▶ _RECORDS FOR THIS TASK_
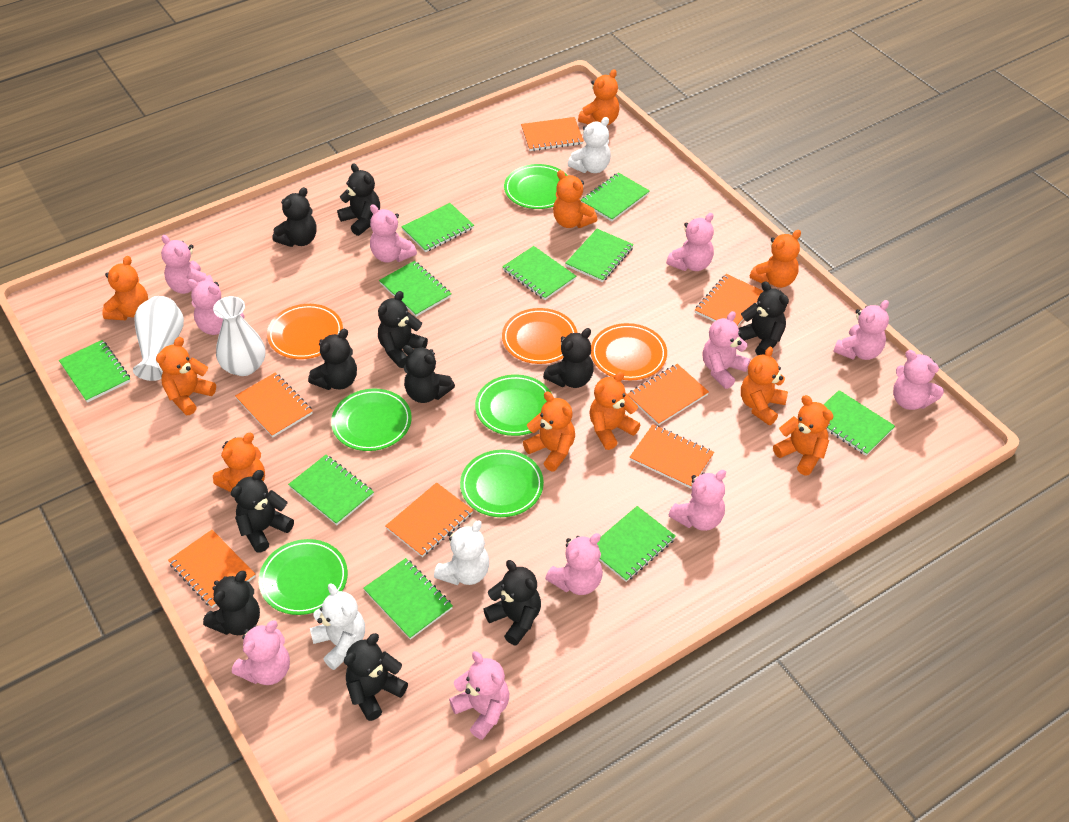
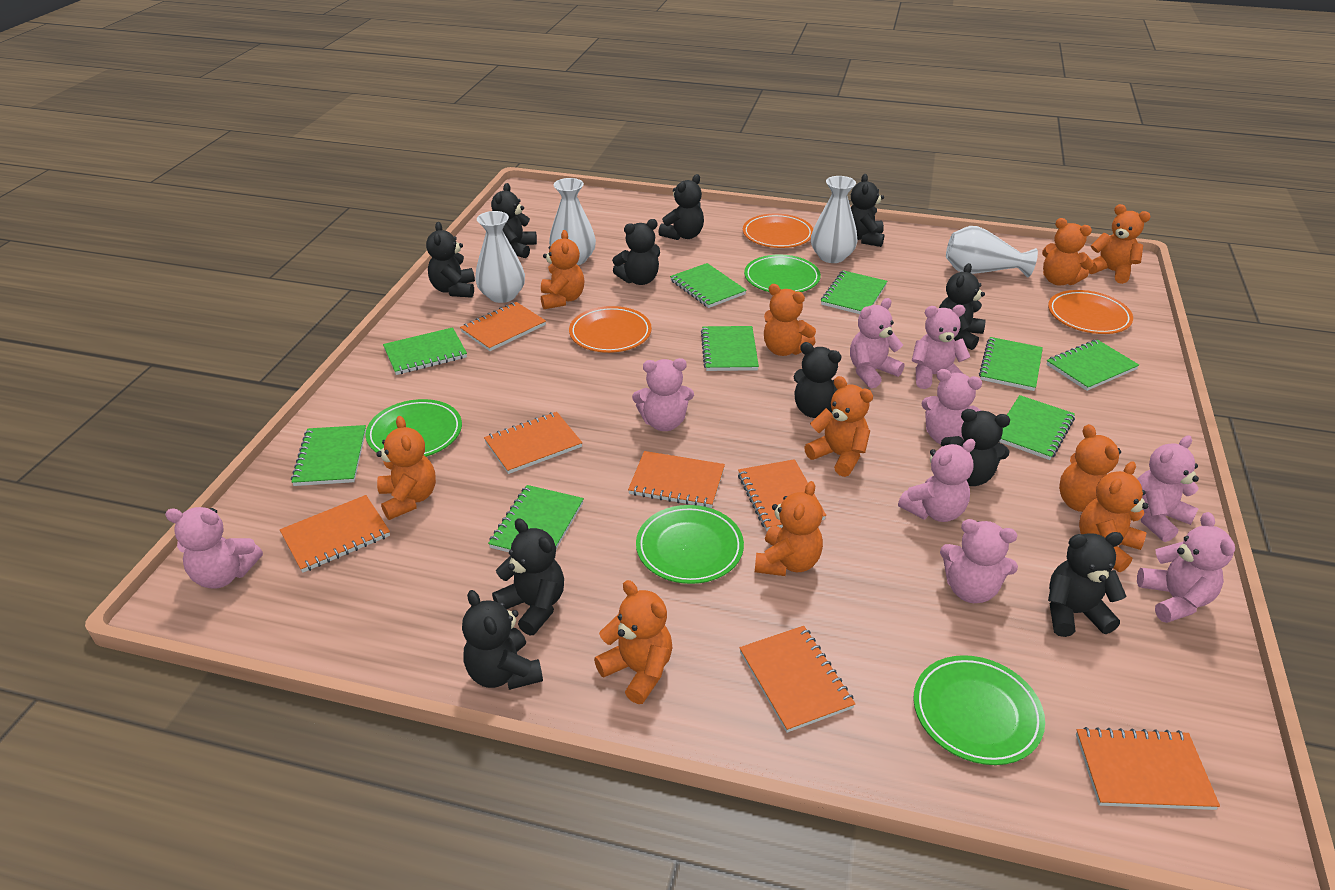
green notebook: 10 -> 9
green plate: 5 -> 4
pink teddy bear: 11 -> 9
white teddy bear: 3 -> 0
white vase: 2 -> 4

▶ _TASK DESCRIPTION_
Everything in the material goes into the copy exactly, except the images.

▶ _REPLY_
green notebook: 10 -> 9
green plate: 5 -> 4
pink teddy bear: 11 -> 9
white teddy bear: 3 -> 0
white vase: 2 -> 4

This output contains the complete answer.